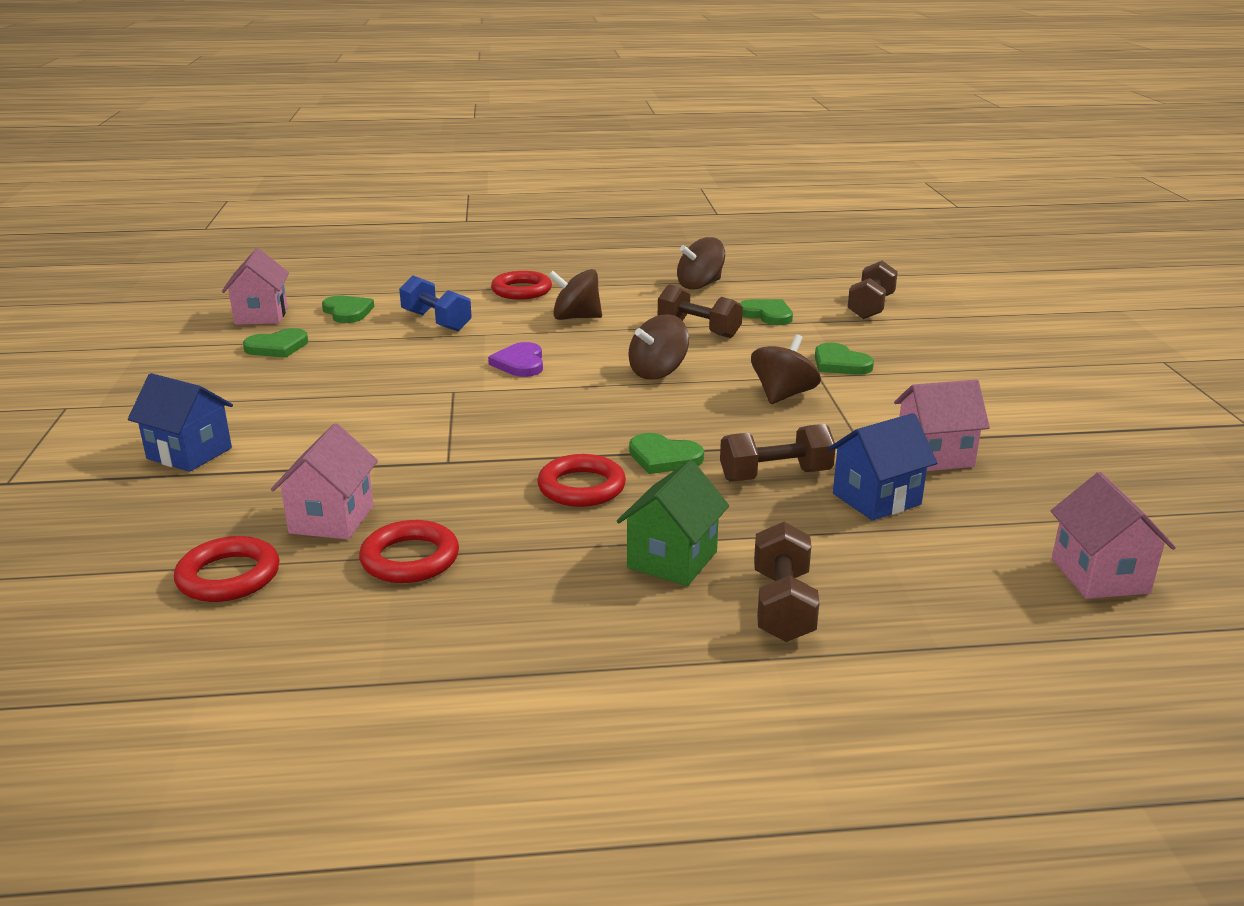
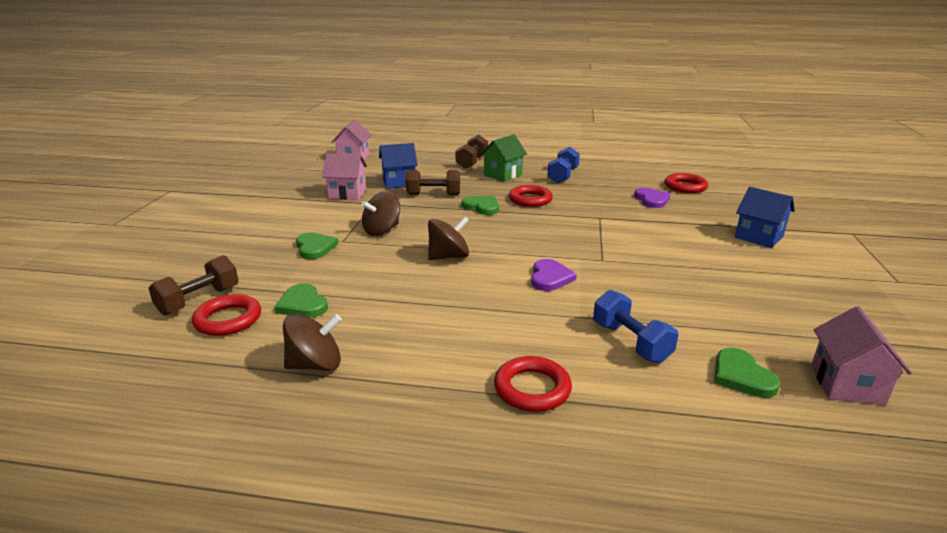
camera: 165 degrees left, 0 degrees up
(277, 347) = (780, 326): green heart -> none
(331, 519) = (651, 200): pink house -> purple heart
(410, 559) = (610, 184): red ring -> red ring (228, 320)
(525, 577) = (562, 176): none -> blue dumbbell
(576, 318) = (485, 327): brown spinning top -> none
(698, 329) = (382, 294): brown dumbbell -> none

:::::

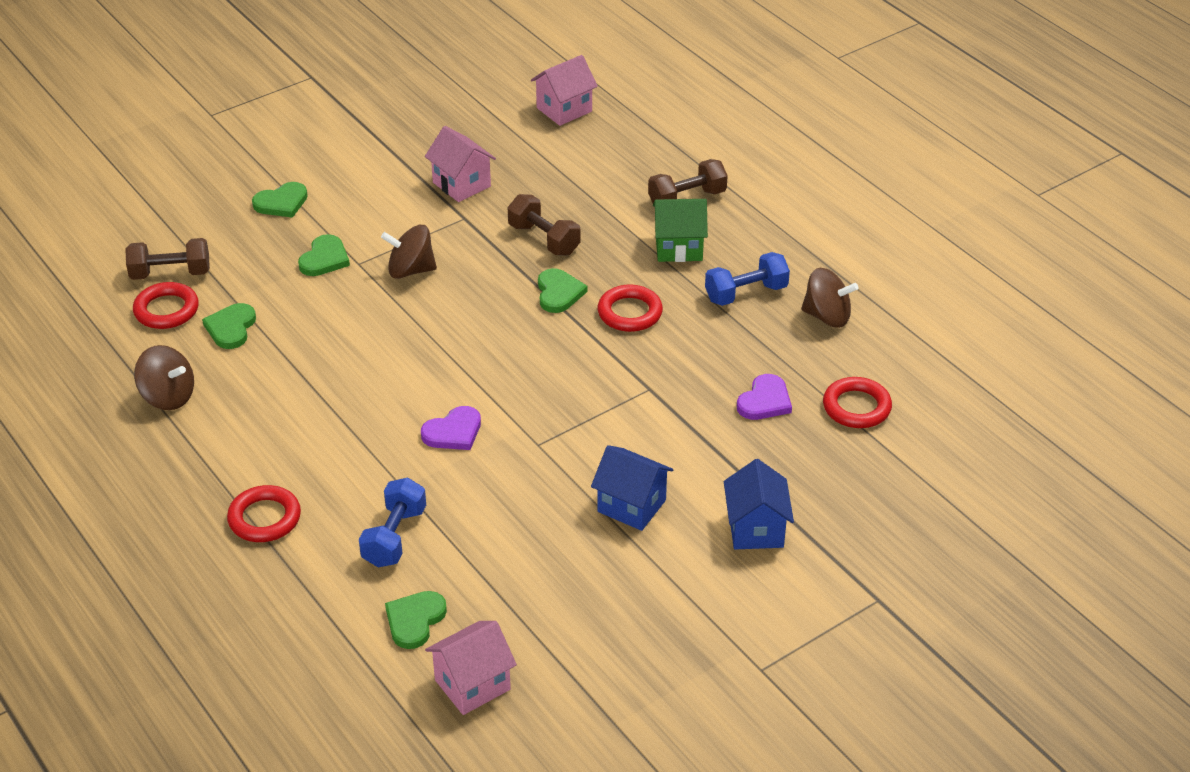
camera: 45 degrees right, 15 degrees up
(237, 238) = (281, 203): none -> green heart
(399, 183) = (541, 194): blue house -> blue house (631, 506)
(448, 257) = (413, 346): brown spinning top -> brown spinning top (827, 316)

:::::

WHAT YOU SHOULD DO => Please reproduce the lines from the line with "(331, 519) = (651, 200): pink" to the line with "(698, 329) = (382, 294): brown", both ends included, exactly as they appear above.

EXERCISE ANSWER =>
(331, 519) = (651, 200): pink house -> purple heart
(410, 559) = (610, 184): red ring -> red ring (228, 320)
(525, 577) = (562, 176): none -> blue dumbbell
(576, 318) = (485, 327): brown spinning top -> none
(698, 329) = (382, 294): brown dumbbell -> none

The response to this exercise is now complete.